%%

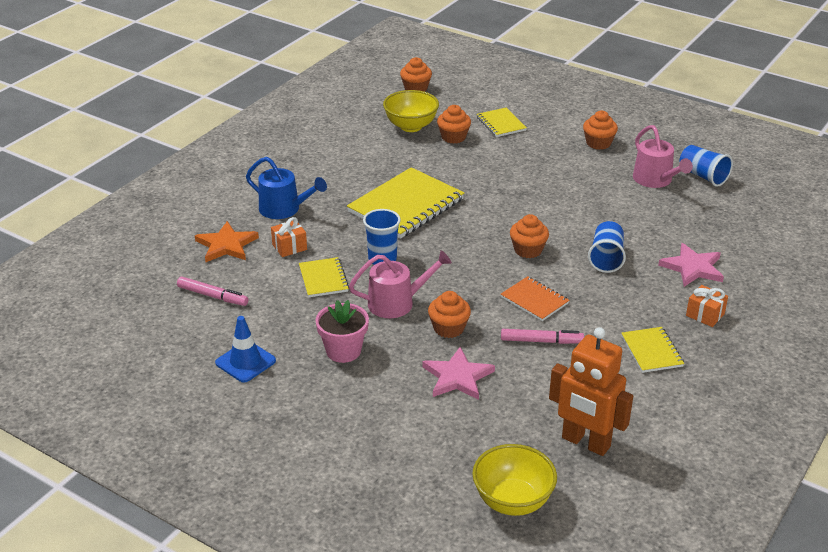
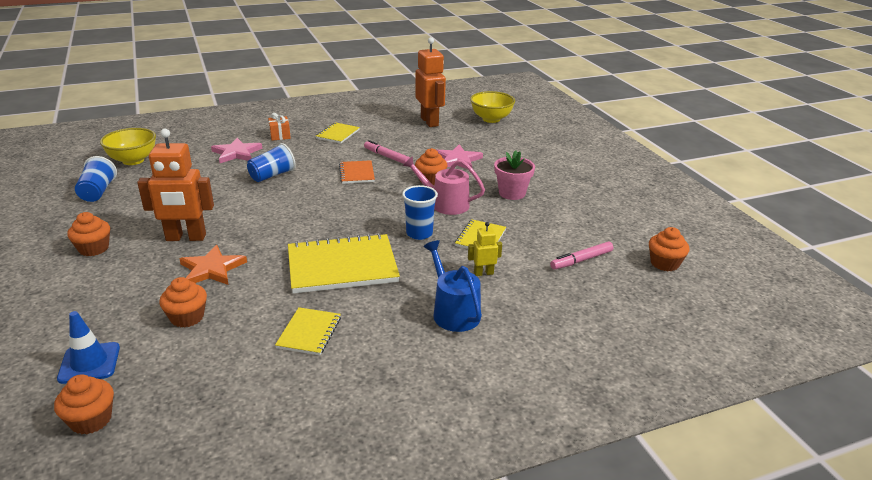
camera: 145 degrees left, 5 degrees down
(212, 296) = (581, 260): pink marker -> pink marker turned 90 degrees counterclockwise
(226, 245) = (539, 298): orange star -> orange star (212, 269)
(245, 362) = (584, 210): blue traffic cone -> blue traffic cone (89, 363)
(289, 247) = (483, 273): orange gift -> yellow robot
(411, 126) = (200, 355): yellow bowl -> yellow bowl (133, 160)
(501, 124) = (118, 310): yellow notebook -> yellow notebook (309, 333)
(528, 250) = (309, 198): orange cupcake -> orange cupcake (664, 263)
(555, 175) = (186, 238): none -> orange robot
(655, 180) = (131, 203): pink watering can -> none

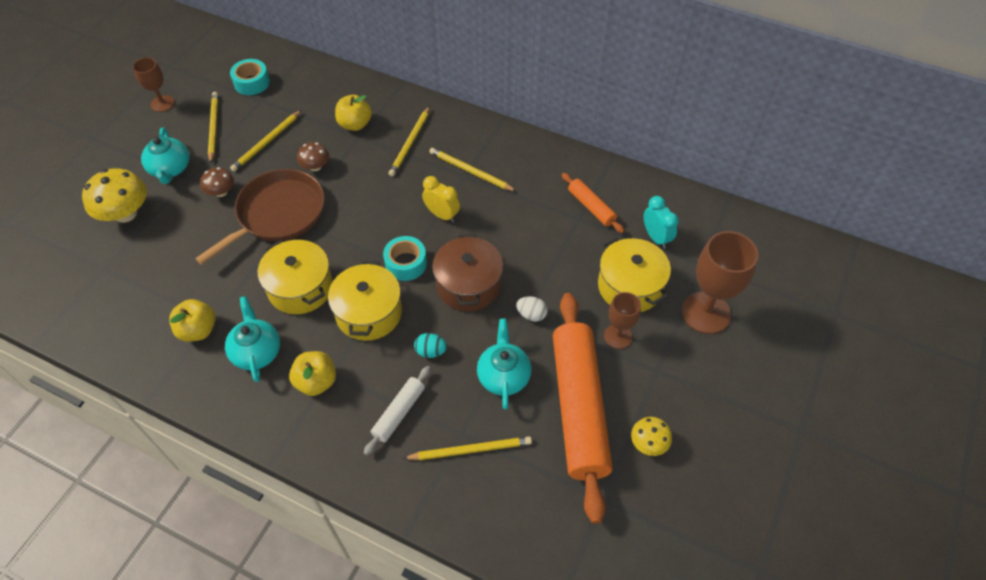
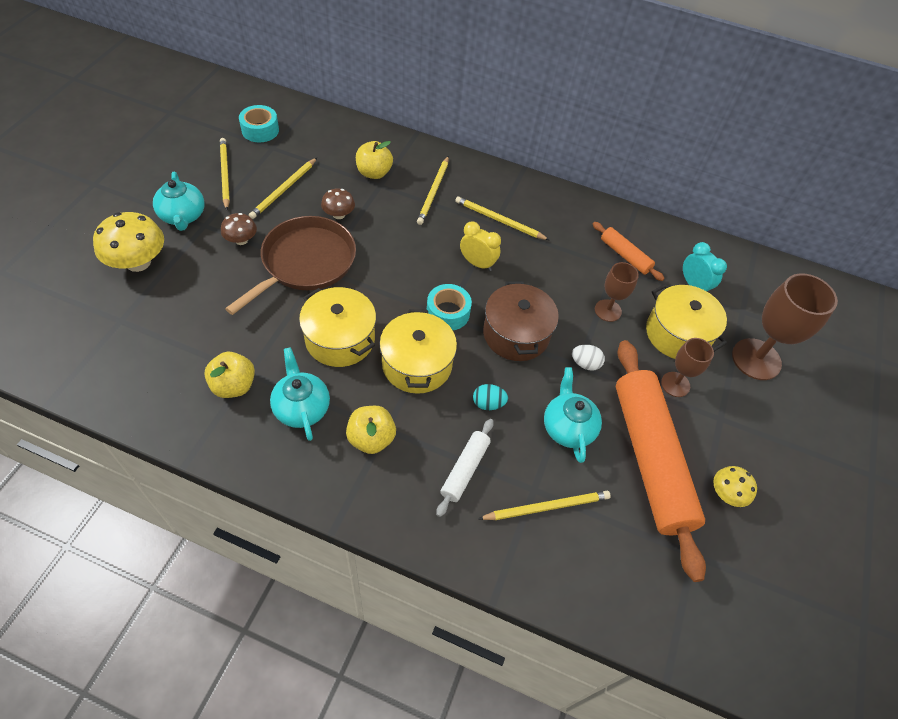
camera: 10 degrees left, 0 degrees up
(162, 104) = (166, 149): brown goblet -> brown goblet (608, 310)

%%

> Your assignment: Your copy must consist solely of the lines from the one containing "(245, 362) = (584, 210): blue" through the final line of the material above, transcribed exactly, with the pictures left out.

> Solution to this task:
(245, 362) = (584, 210): blue traffic cone -> blue traffic cone (89, 363)
(289, 247) = (483, 273): orange gift -> yellow robot
(411, 126) = (200, 355): yellow bowl -> yellow bowl (133, 160)
(501, 124) = (118, 310): yellow notebook -> yellow notebook (309, 333)
(528, 250) = (309, 198): orange cupcake -> orange cupcake (664, 263)
(555, 175) = (186, 238): none -> orange robot
(655, 180) = (131, 203): pink watering can -> none

camera: 10 degrees left, 0 degrees up
(162, 104) = (166, 149): brown goblet -> brown goblet (608, 310)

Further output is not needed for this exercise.